→ **Exercise objective**: For each line of the data below that contains "MOSI", return that line.

→ **Image comparison data**:

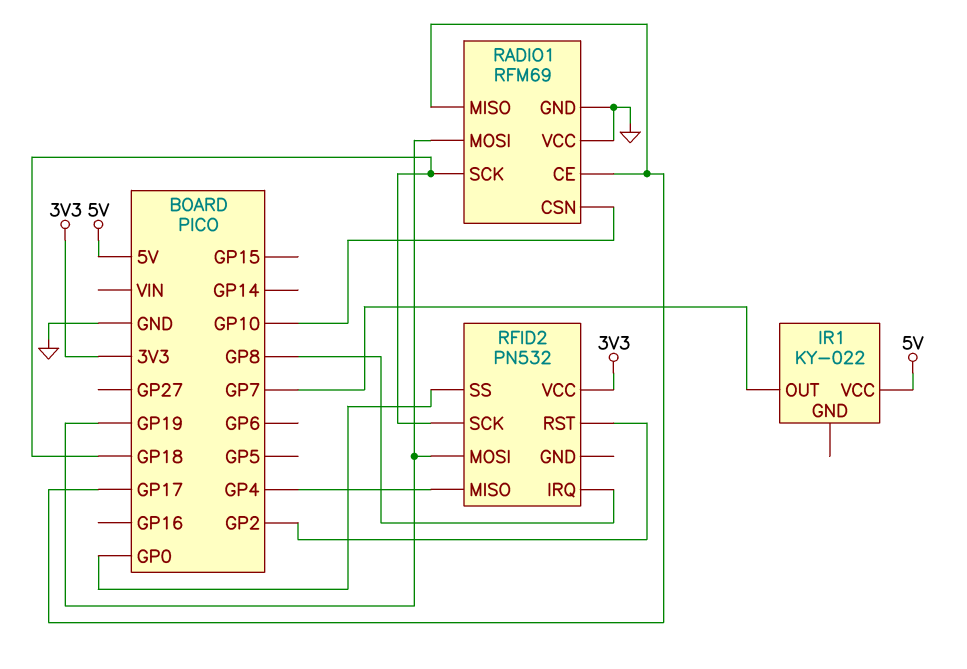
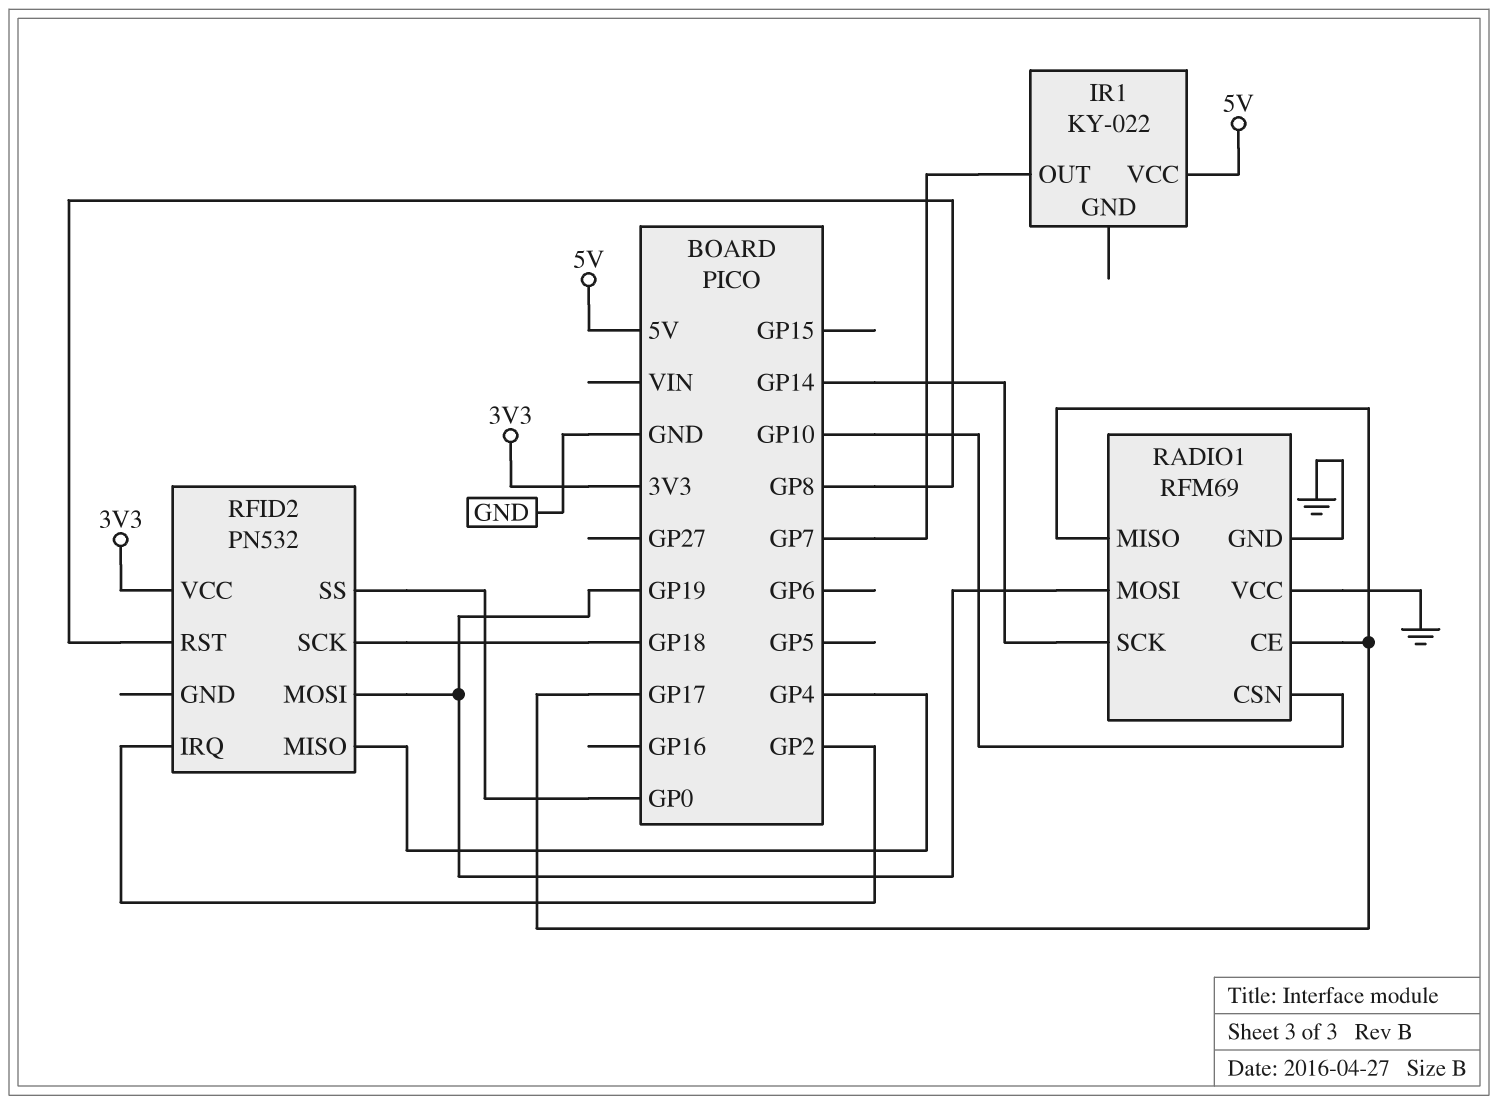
RADIO1 pin SCK: GP18 -> GP14
RFID2 pin IRQ: GP8 -> GP2
RFID2 pin RST: GP2 -> GP8

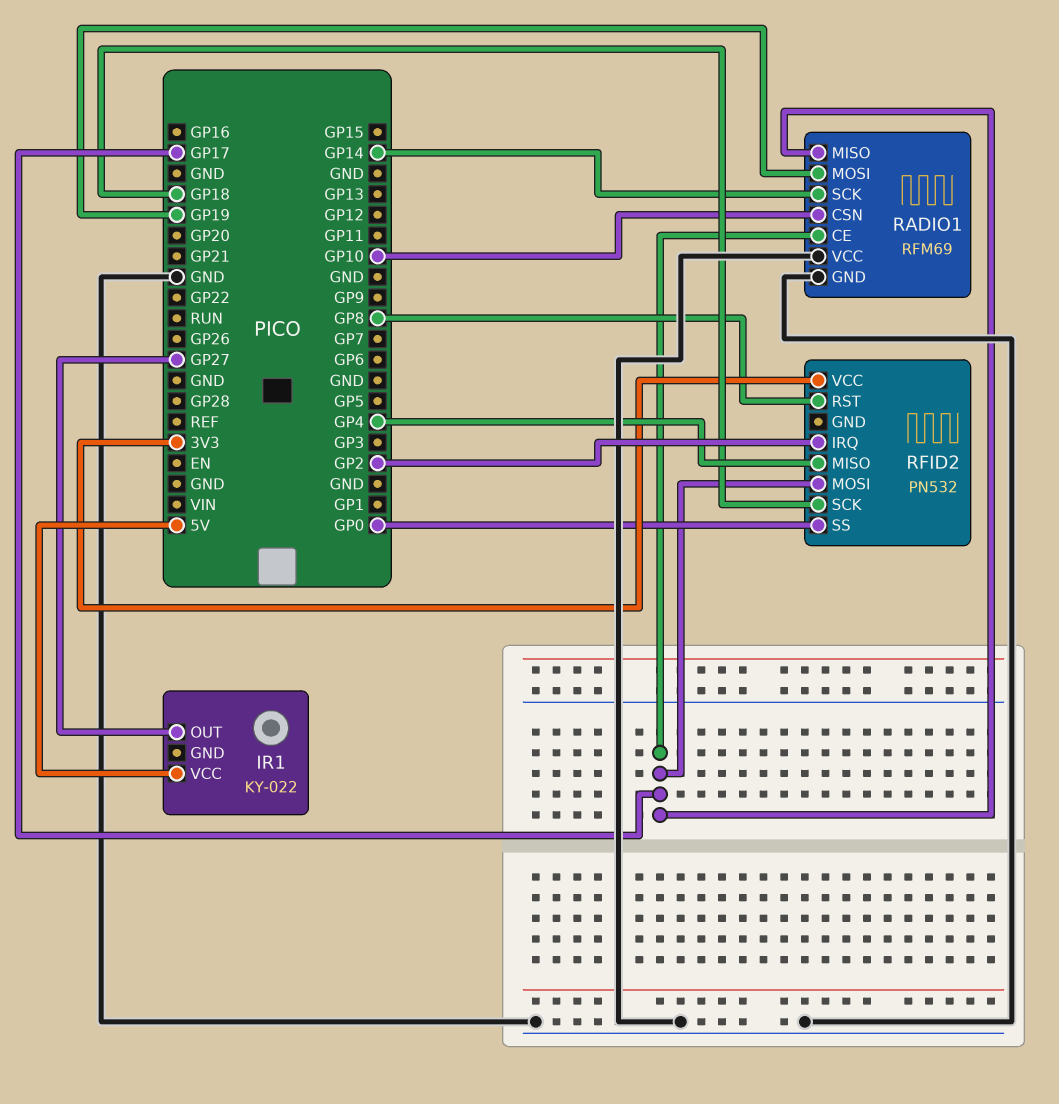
IR1 pin OUT: GP7 -> GP27
RFID2 pin MOSI: GP19 -> GP17

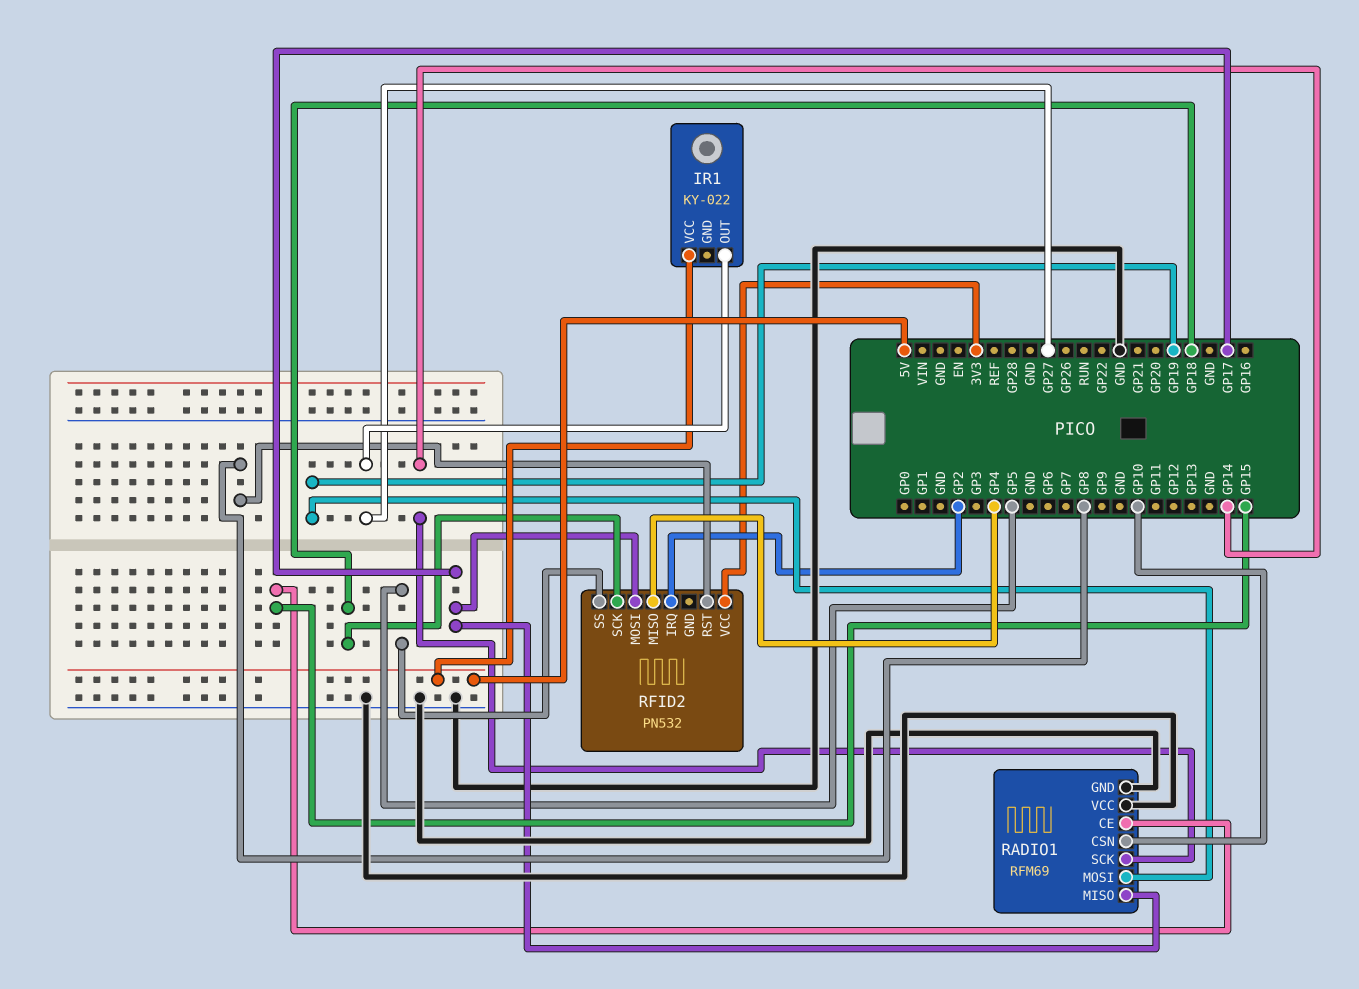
RADIO1 pin CE: GP17 -> GP15
RFID2 pin SS: GP0 -> GP5

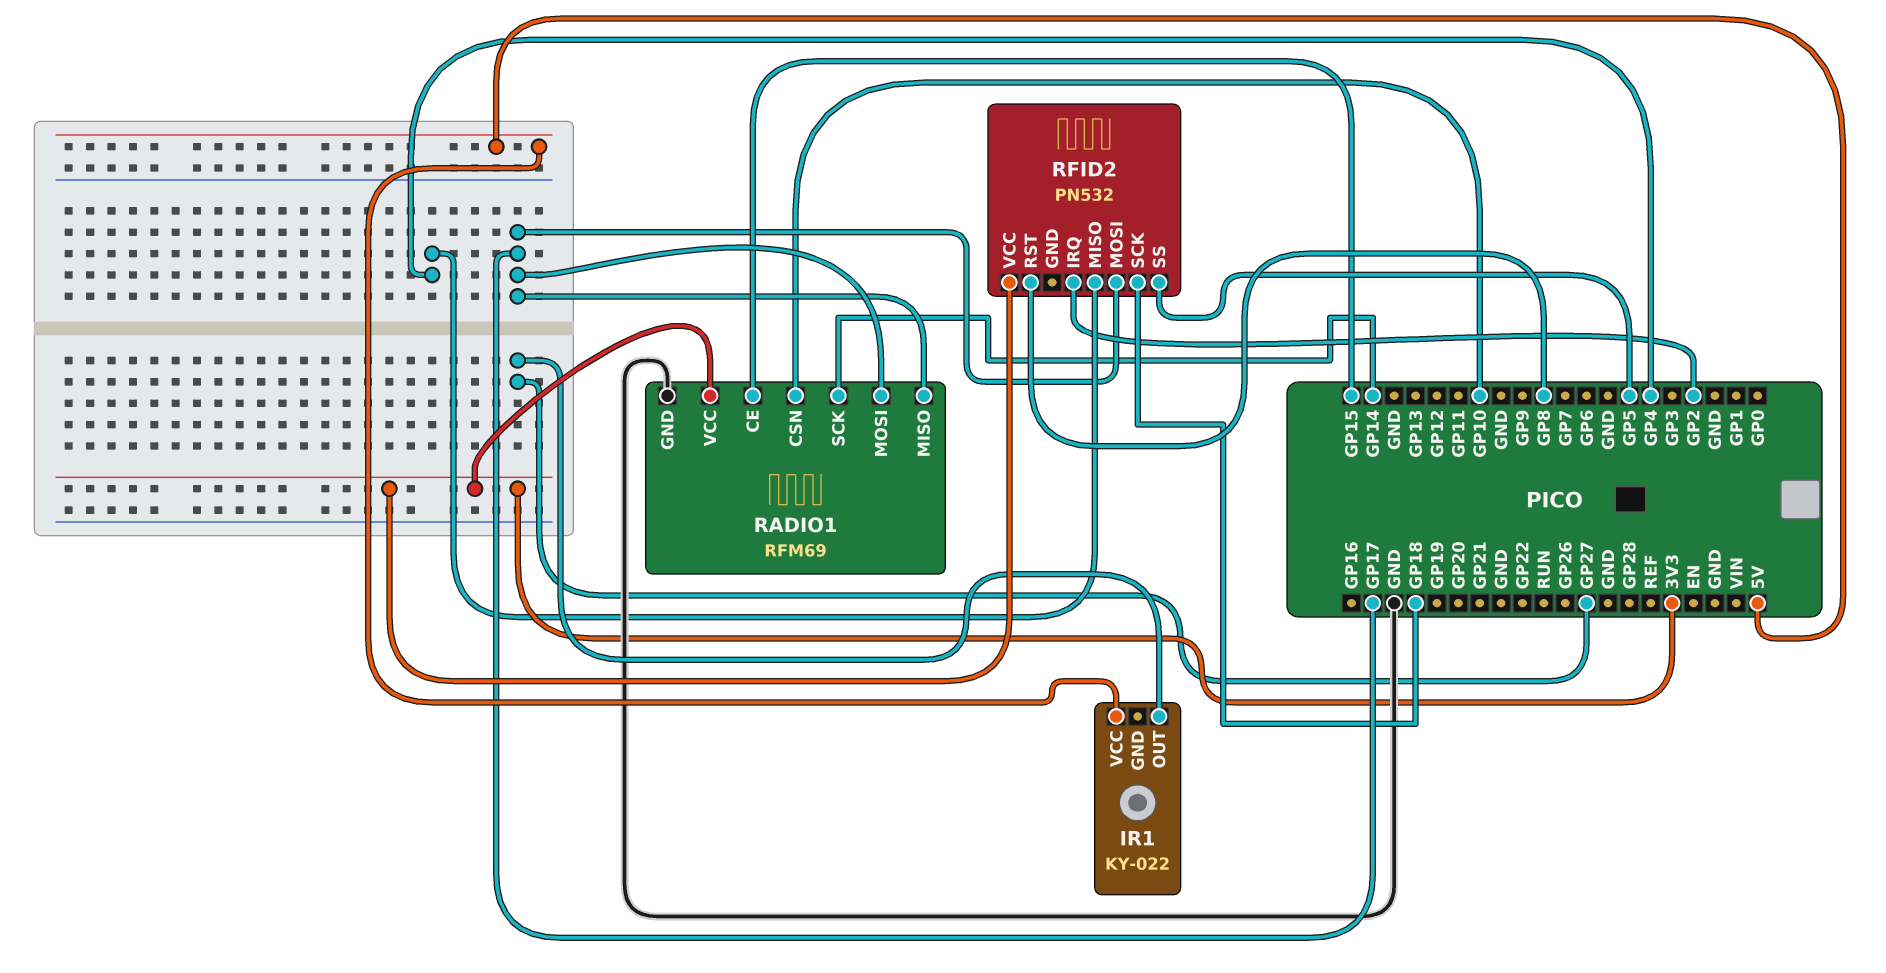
RADIO1 pin MOSI: GP19 -> GP17
RADIO1 pin VCC: GND -> 3V3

→ **Answer below**:
RFID2 pin MOSI: GP19 -> GP17
RADIO1 pin MOSI: GP19 -> GP17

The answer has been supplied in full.